Task description:
Output exactly the lines from the line with "(425, 310) = (601, 619): orange" through the end of the records below. Include nothing else.

Data extract:
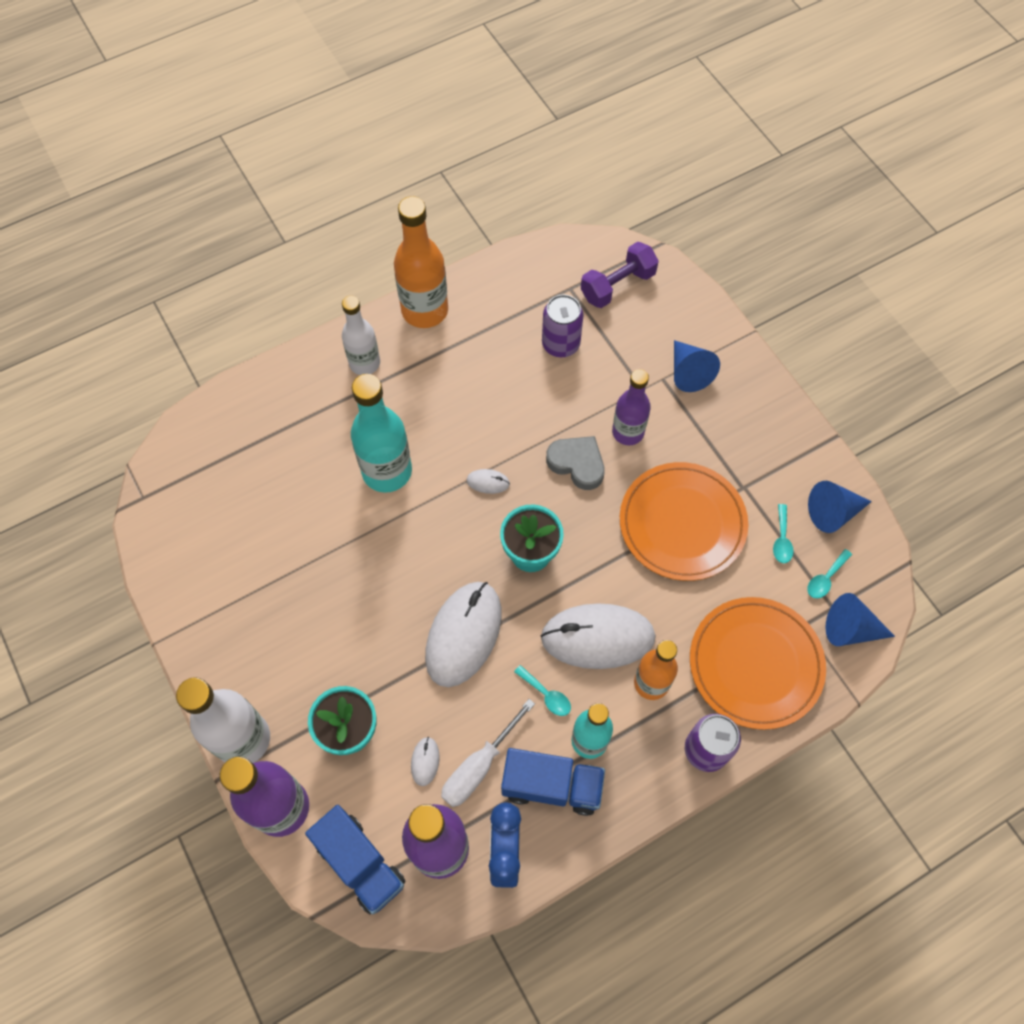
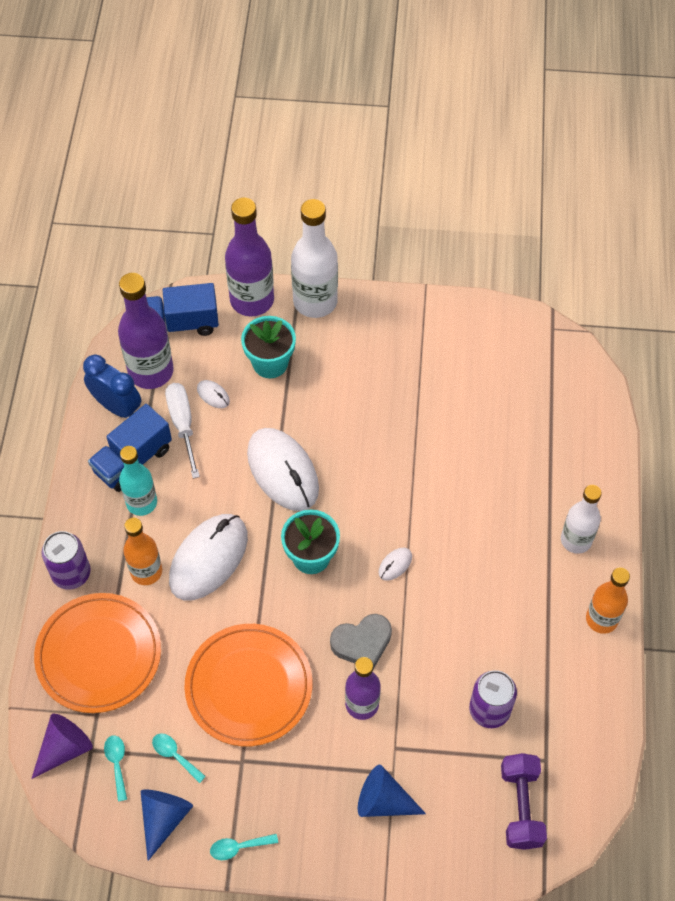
camera: 125 degrees right, 5 degrees down
(387, 471) = (458, 498): turquoise bottle -> none
(425, 310) = (601, 619): orange bottle -> orange bottle, size x0.65
(546, 695) = (195, 497): turquoise spoon -> turquoise spoon (238, 847)
(850, 629) = (64, 748): blue cone -> purple cone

Solution for this task:
(425, 310) = (601, 619): orange bottle -> orange bottle, size x0.65
(546, 695) = (195, 497): turquoise spoon -> turquoise spoon (238, 847)
(850, 629) = (64, 748): blue cone -> purple cone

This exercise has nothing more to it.